__Records shown__.
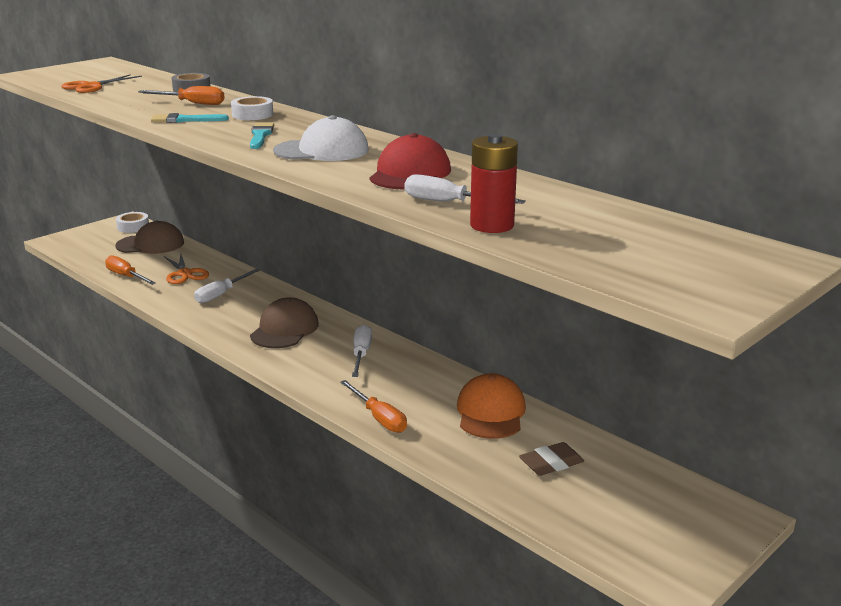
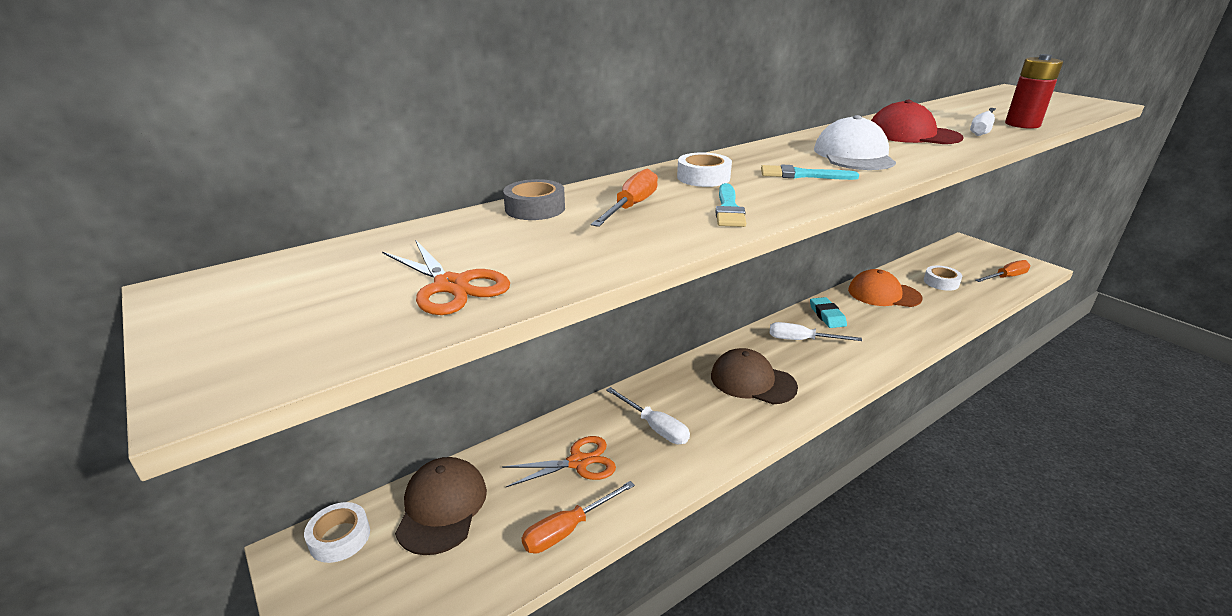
camera: 80 degrees left, 5 degrees up
(379, 418) = (910, 339): orange screwdriver -> orange screwdriver (1006, 277)
(419, 371) = (827, 315): none -> turquoise eraser
(551, 463) = (941, 282): brown eraser -> white tape

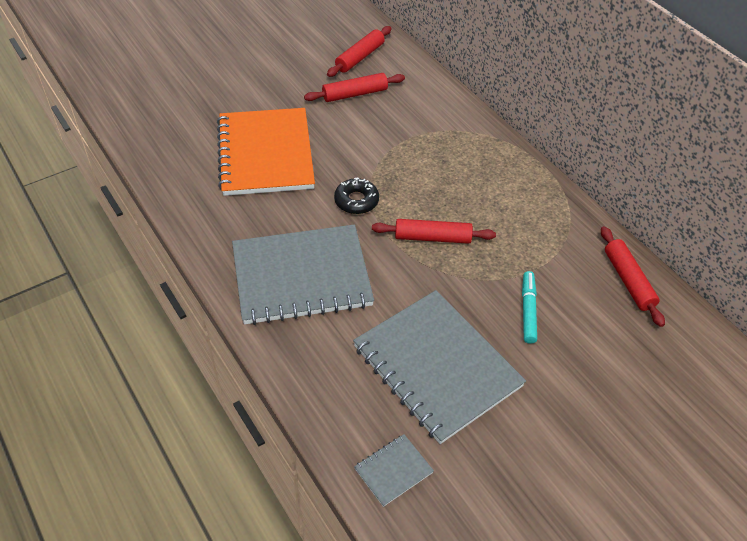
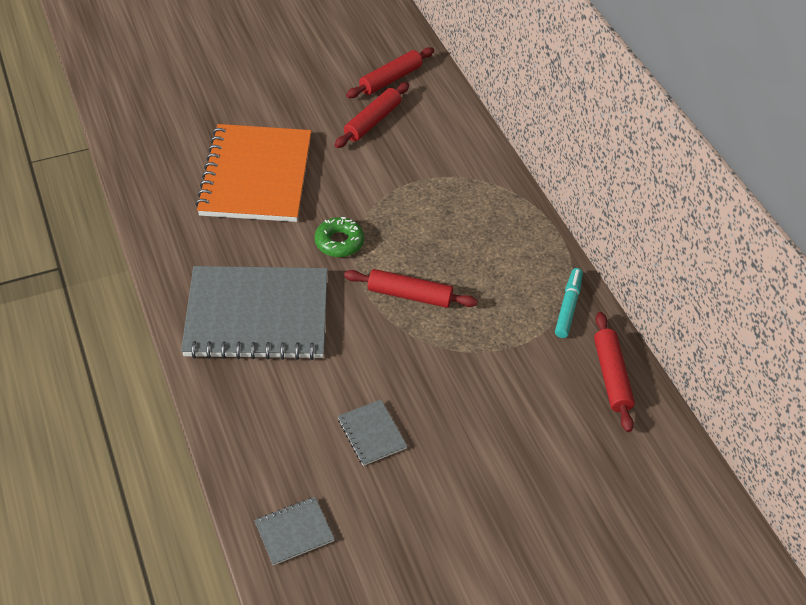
camera: 10 degrees right, 0 degrees up
(355, 94) = (372, 121): red rolling pin -> red rolling pin turned 45 degrees counterclockwise
(356, 201) = (339, 242): black donut -> green donut
(437, 366) = (372, 433): grey notebook -> grey notebook, size x0.41
(528, 310) = (489, 391): turquoise marker -> turquoise marker (568, 307)

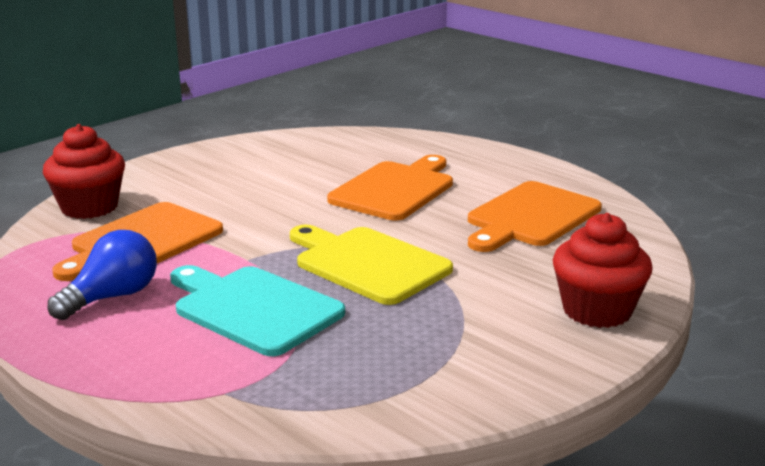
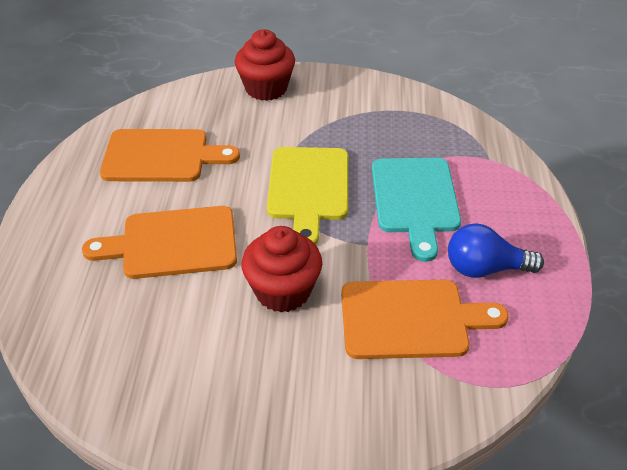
camera: 130 degrees left, 20 degrees up
(89, 207) = (404, 411): red cupcake -> red cupcake (283, 291)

__What to produce__. Return each of the lines exactly as they appear above, with no images.

__Task result__.
camera: 80 degrees left, 5 degrees up
(379, 418) = (910, 339): orange screwdriver -> orange screwdriver (1006, 277)
(419, 371) = (827, 315): none -> turquoise eraser
(551, 463) = (941, 282): brown eraser -> white tape

camera: 10 degrees right, 0 degrees up
(355, 94) = (372, 121): red rolling pin -> red rolling pin turned 45 degrees counterclockwise
(356, 201) = (339, 242): black donut -> green donut
(437, 366) = (372, 433): grey notebook -> grey notebook, size x0.41
(528, 310) = (489, 391): turquoise marker -> turquoise marker (568, 307)

camera: 130 degrees left, 20 degrees up
(89, 207) = (404, 411): red cupcake -> red cupcake (283, 291)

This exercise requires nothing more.